:: EXTRACTED INFORMATION
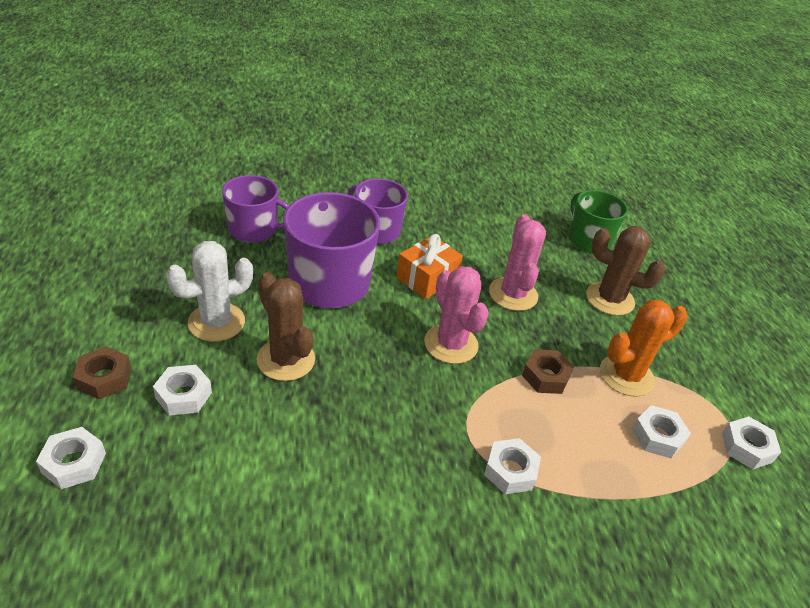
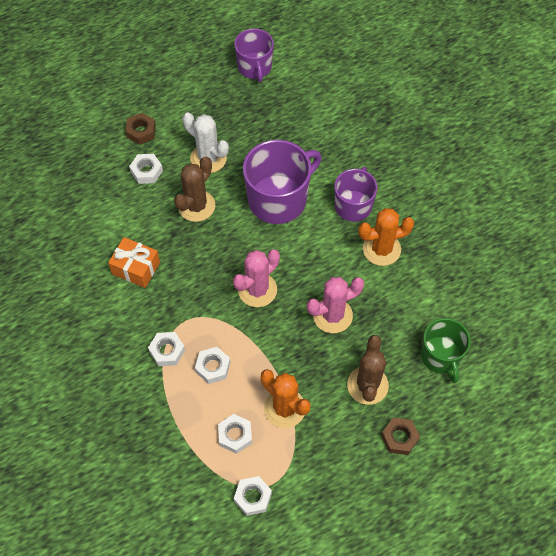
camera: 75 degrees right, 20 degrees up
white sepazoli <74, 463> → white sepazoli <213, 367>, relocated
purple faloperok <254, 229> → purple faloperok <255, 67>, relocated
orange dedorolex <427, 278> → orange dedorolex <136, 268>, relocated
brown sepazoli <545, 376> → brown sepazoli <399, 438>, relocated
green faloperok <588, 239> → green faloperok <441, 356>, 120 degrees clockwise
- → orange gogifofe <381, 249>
::::
#### WHAT THIS TASK INVOLVES:
Where the line containing "brown sepazoli <545, 376>" appears, begin a word-for-word copy and carry it through the last line of the listing, leaving out all other lines.

#### TASK OUTPUT:
brown sepazoli <545, 376> → brown sepazoli <399, 438>, relocated
green faloperok <588, 239> → green faloperok <441, 356>, 120 degrees clockwise
- → orange gogifofe <381, 249>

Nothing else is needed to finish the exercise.